■ Exercise prompt ■
When you reach the line in the data below that contains "D1: LED yellow", please start repeating lines exactly, and stop after the line that contains "U2: TC118S -> L9110S", repeating nothing else.

[Extracted data entries]
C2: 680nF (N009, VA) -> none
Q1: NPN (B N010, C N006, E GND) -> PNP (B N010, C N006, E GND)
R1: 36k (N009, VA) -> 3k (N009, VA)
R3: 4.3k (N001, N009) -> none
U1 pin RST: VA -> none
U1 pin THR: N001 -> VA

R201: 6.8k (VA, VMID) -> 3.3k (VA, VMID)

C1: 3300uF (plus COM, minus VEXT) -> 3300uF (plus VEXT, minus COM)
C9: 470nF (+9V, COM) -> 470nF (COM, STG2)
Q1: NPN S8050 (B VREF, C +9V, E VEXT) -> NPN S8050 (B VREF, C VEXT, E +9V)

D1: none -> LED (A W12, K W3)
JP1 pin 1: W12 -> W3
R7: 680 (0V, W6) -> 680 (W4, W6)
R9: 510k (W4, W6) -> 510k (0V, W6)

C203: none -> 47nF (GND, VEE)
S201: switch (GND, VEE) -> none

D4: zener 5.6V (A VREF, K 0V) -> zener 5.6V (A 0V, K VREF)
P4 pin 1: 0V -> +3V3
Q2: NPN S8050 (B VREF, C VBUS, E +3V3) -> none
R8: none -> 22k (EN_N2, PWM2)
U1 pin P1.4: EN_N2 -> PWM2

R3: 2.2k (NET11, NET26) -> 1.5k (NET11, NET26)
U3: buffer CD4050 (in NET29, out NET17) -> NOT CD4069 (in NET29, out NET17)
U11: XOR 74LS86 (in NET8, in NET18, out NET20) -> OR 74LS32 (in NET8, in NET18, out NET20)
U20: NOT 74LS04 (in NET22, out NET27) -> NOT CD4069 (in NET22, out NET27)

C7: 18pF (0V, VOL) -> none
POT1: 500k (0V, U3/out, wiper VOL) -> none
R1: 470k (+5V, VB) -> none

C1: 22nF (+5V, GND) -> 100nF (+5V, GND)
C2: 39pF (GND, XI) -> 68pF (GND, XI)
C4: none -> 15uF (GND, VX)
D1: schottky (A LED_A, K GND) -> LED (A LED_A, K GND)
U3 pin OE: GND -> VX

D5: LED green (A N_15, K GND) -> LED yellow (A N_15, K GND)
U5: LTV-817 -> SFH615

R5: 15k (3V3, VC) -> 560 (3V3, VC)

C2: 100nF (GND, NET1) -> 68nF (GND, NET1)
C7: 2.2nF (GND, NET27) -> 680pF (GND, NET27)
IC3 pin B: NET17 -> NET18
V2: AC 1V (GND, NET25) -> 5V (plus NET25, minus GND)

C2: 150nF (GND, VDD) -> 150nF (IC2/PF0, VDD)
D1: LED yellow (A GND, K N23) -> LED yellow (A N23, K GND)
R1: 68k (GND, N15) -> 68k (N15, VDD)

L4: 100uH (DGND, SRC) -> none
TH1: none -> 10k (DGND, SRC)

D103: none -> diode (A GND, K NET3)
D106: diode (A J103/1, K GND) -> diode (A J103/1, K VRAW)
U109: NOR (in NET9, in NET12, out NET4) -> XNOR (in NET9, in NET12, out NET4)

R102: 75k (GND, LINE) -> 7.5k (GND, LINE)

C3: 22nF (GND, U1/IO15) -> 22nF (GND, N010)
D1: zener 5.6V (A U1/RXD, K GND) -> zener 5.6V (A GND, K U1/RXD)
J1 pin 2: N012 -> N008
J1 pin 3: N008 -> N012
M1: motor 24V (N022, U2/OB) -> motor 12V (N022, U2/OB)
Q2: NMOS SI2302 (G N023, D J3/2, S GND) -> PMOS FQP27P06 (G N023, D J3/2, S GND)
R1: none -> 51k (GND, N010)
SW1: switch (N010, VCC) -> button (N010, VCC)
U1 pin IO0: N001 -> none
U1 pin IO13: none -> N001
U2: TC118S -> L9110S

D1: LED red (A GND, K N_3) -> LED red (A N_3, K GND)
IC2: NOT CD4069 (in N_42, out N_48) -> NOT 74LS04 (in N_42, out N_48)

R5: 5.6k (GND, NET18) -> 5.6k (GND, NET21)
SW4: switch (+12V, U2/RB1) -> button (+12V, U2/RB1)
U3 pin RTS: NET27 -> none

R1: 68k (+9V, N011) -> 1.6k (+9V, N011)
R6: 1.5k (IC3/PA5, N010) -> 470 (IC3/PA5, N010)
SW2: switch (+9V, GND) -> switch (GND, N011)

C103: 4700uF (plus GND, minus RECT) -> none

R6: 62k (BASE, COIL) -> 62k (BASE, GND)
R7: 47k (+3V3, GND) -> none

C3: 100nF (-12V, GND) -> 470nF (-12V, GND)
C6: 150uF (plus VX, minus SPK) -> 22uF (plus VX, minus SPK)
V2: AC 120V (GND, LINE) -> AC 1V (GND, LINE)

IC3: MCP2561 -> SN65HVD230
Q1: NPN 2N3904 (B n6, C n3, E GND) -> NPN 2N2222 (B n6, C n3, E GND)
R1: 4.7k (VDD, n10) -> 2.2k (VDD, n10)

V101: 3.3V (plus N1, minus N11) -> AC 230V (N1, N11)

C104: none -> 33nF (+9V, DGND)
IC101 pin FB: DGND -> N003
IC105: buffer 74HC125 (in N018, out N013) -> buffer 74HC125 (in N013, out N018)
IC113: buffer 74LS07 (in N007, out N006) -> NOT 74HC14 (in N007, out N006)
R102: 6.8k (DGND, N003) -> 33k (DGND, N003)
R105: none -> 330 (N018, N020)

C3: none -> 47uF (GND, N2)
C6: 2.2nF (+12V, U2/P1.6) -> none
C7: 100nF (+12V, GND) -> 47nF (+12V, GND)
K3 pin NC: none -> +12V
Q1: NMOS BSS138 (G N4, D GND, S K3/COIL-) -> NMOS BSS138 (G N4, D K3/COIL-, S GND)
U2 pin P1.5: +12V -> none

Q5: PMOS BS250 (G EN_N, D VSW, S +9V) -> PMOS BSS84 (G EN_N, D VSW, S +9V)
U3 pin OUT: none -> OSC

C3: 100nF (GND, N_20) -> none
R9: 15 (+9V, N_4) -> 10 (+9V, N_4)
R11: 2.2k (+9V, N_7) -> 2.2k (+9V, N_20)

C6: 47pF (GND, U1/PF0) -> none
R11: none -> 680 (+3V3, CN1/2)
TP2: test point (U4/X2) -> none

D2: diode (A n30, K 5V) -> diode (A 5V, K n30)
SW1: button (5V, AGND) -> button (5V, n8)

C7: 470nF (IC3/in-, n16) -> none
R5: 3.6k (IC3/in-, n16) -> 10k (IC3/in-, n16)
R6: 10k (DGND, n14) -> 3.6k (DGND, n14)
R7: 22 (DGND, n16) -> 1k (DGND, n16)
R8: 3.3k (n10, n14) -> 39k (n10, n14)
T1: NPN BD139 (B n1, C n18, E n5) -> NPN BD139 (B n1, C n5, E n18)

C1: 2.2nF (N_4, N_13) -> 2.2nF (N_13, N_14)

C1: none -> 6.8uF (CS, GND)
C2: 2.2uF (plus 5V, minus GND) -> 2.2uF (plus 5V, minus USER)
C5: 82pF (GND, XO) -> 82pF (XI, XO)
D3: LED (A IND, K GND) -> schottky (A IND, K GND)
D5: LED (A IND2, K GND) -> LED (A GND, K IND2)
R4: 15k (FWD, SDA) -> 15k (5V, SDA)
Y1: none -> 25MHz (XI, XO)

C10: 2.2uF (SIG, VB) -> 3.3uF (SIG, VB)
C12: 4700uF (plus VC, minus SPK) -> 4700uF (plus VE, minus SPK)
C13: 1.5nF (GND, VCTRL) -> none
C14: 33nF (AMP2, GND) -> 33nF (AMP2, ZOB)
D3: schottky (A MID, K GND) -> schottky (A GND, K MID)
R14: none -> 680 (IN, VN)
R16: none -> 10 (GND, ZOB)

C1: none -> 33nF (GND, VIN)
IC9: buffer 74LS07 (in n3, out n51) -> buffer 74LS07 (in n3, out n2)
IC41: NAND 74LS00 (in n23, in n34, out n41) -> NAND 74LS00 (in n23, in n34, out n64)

■ Result for this exercise ■
D1: LED yellow (A GND, K N23) -> LED yellow (A N23, K GND)
R1: 68k (GND, N15) -> 68k (N15, VDD)

L4: 100uH (DGND, SRC) -> none
TH1: none -> 10k (DGND, SRC)

D103: none -> diode (A GND, K NET3)
D106: diode (A J103/1, K GND) -> diode (A J103/1, K VRAW)
U109: NOR (in NET9, in NET12, out NET4) -> XNOR (in NET9, in NET12, out NET4)

R102: 75k (GND, LINE) -> 7.5k (GND, LINE)

C3: 22nF (GND, U1/IO15) -> 22nF (GND, N010)
D1: zener 5.6V (A U1/RXD, K GND) -> zener 5.6V (A GND, K U1/RXD)
J1 pin 2: N012 -> N008
J1 pin 3: N008 -> N012
M1: motor 24V (N022, U2/OB) -> motor 12V (N022, U2/OB)
Q2: NMOS SI2302 (G N023, D J3/2, S GND) -> PMOS FQP27P06 (G N023, D J3/2, S GND)
R1: none -> 51k (GND, N010)
SW1: switch (N010, VCC) -> button (N010, VCC)
U1 pin IO0: N001 -> none
U1 pin IO13: none -> N001
U2: TC118S -> L9110S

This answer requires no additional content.